■ Stored data
++++++++

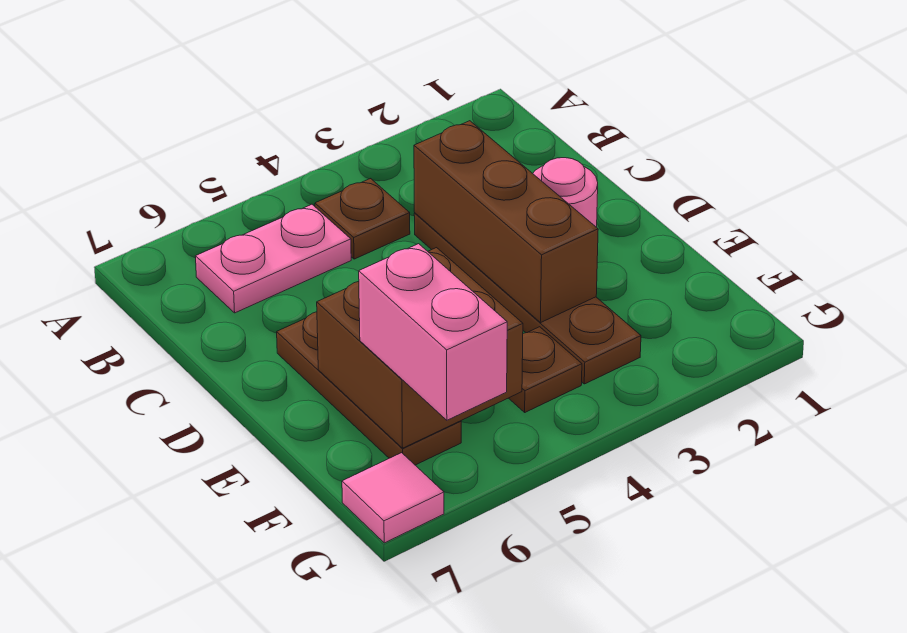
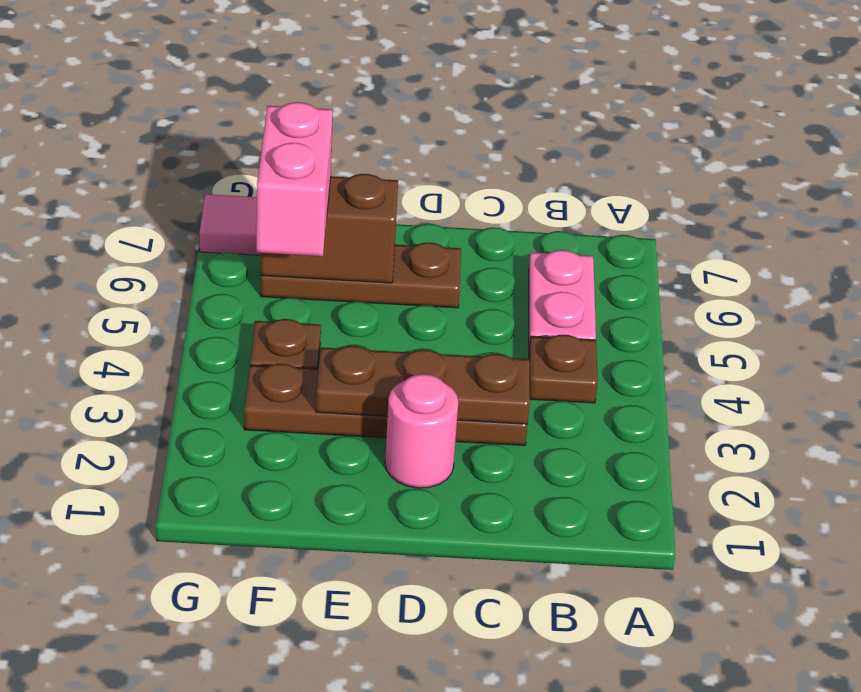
brown brick C3:E3 level 2 -> brown plate C3:E3 level 2
brown brick E5:F6 level 2 -> brown brick E6:F6 level 2
pink brick F6:G6 level 3 -> pink brick F5:F6 level 3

++++++++

Please copy exactly the lines from the one that contains "brown brick E5:F6" up to and including the final line of the listing above.

■ Task solution
brown brick E5:F6 level 2 -> brown brick E6:F6 level 2
pink brick F6:G6 level 3 -> pink brick F5:F6 level 3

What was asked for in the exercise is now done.